* Work item
Keep only the lines that hold the string "none", filtering out the rest of the entries below.

==== Dataset extract

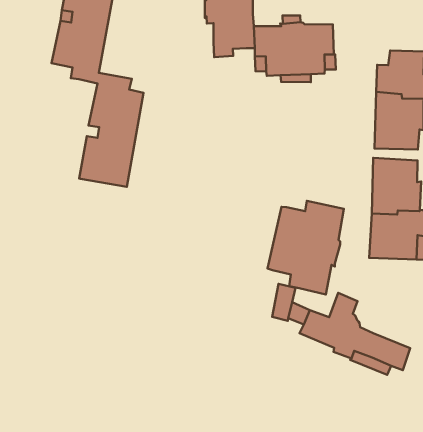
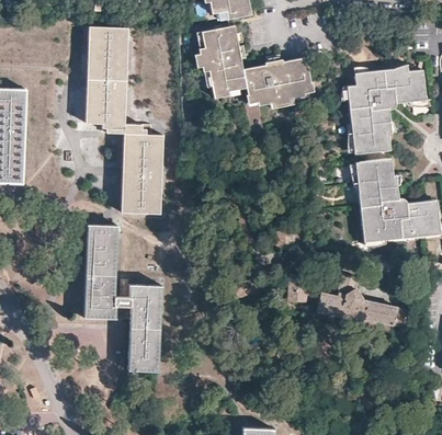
building: none -> [84,225,161,371]
building: [267,201,344,294] -> none

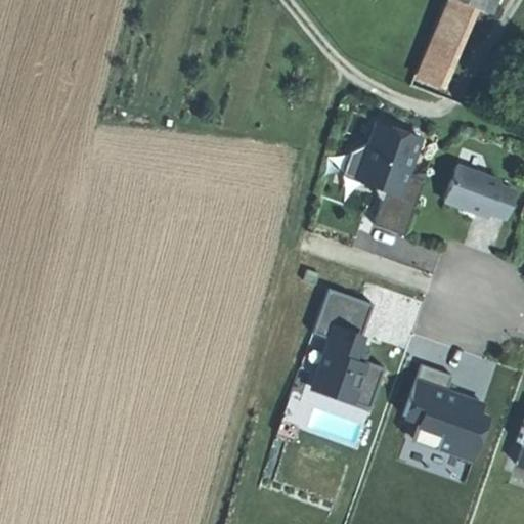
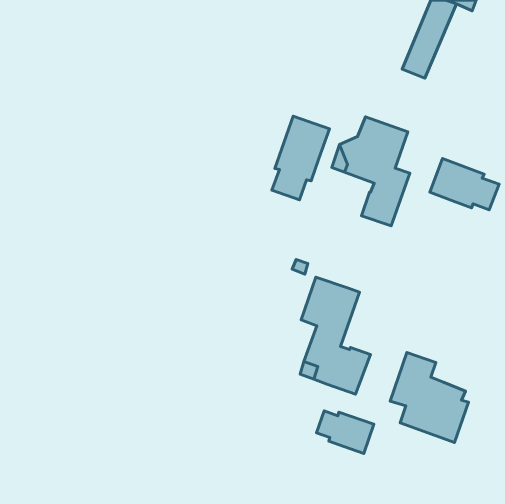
building: none -> [272,116,329,200]
building: none -> [316,411,374,453]

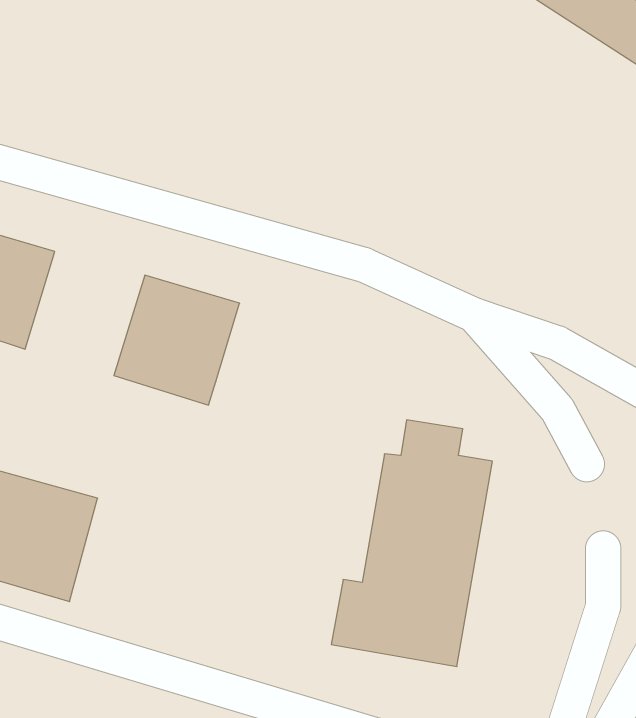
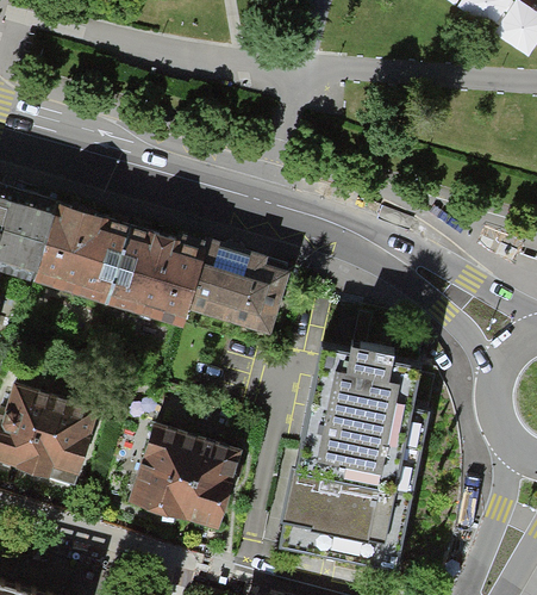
building: none -> [36,202,132,305]
building: none -> [189,247,292,333]
building: none -> [119,420,235,531]

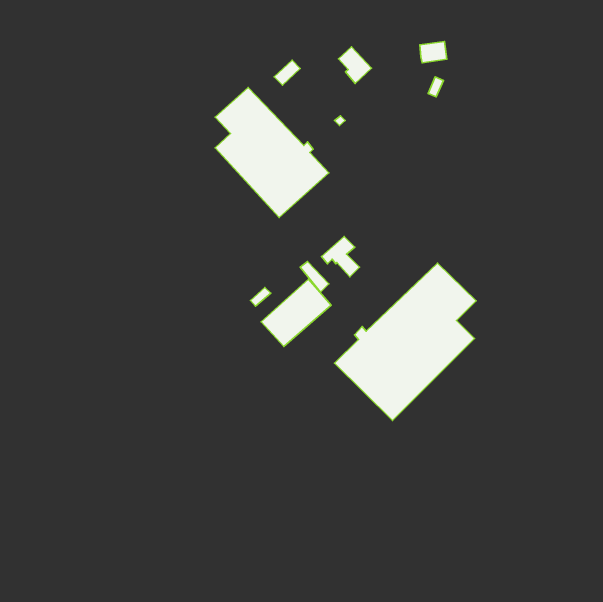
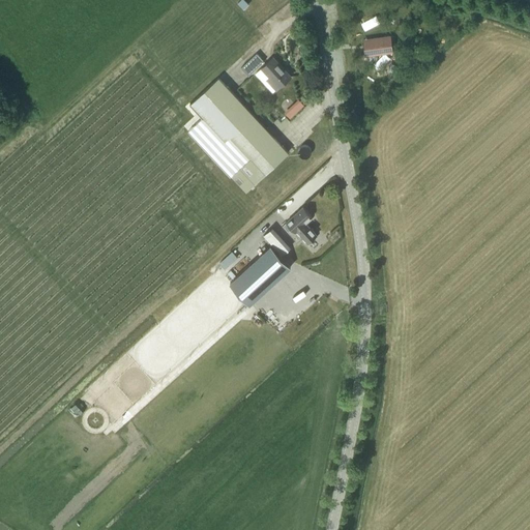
building: [339,47,372,84] -> [260,59,289,91]
building: [334,263,476,421] -> none

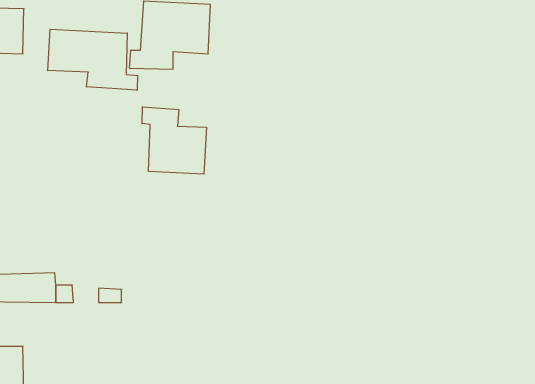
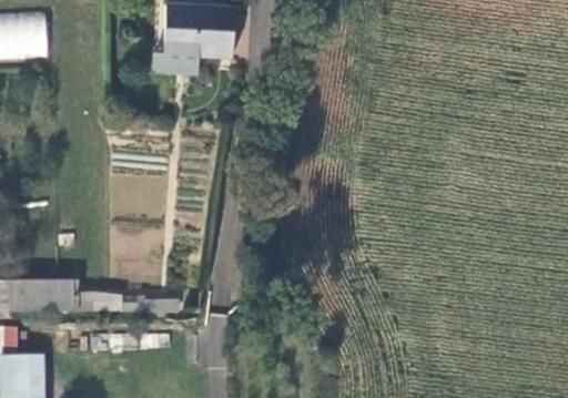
building: [48,29,138,90] -> none
building: [142,107,206,174] -> none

========

* Answer to the problem
building: none -> [84,225,161,371]
building: [267,201,344,294] -> none
building: none -> [272,116,329,200]
building: none -> [316,411,374,453]
building: none -> [36,202,132,305]
building: none -> [189,247,292,333]
building: none -> [119,420,235,531]
building: [334,263,476,421] -> none
building: [48,29,138,90] -> none
building: [142,107,206,174] -> none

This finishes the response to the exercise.